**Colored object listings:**
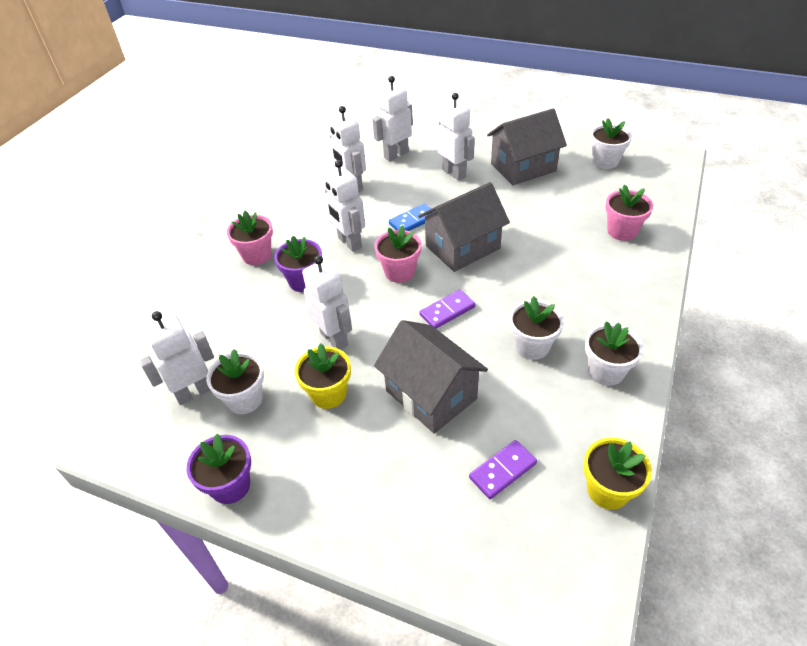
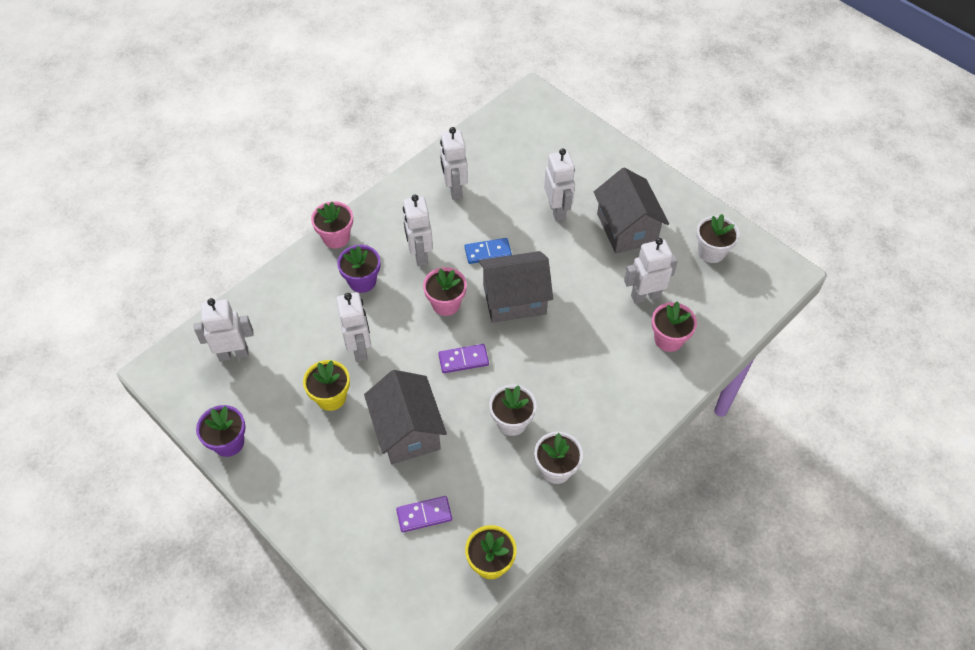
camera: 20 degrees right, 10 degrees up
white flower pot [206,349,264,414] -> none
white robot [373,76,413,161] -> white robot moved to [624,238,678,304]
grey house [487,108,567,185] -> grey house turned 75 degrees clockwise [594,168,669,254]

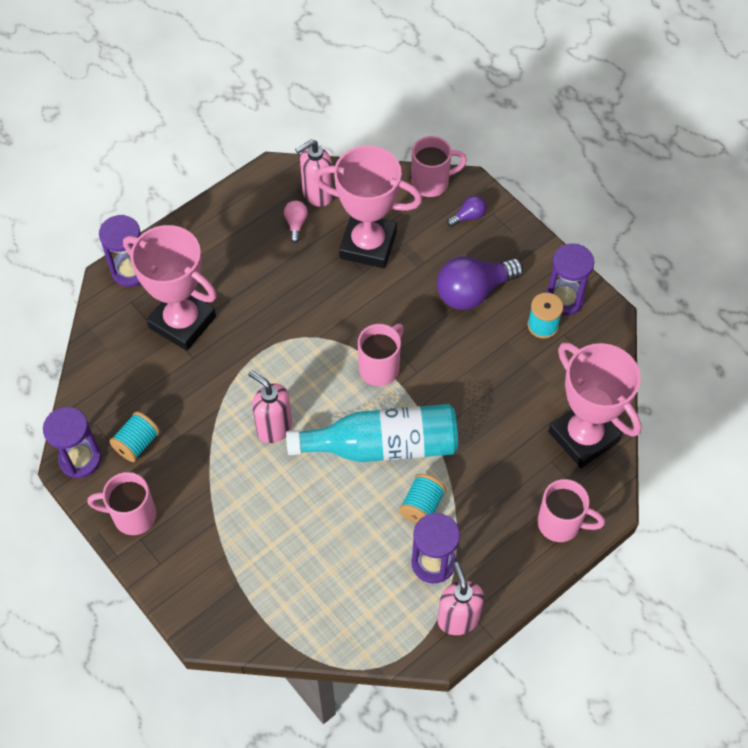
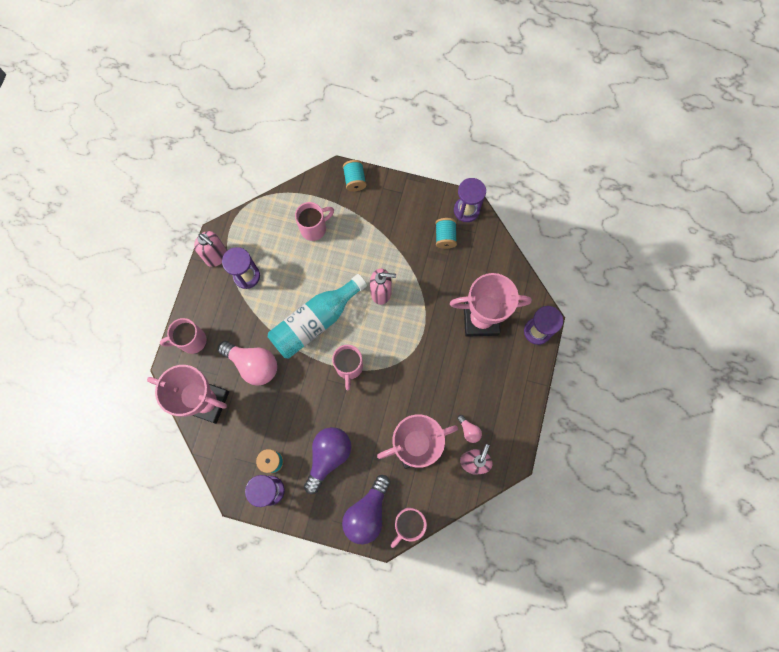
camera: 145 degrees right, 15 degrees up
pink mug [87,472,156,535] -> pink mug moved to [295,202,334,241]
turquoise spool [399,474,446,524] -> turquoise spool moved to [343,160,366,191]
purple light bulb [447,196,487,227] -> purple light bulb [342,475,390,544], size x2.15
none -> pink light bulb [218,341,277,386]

**Task to complete:**
Select every line of the records holding the string "moved".

**Response below:**
white robot [373,76,413,161] -> white robot moved to [624,238,678,304]
pink mug [87,472,156,535] -> pink mug moved to [295,202,334,241]
turquoise spool [399,474,446,524] -> turquoise spool moved to [343,160,366,191]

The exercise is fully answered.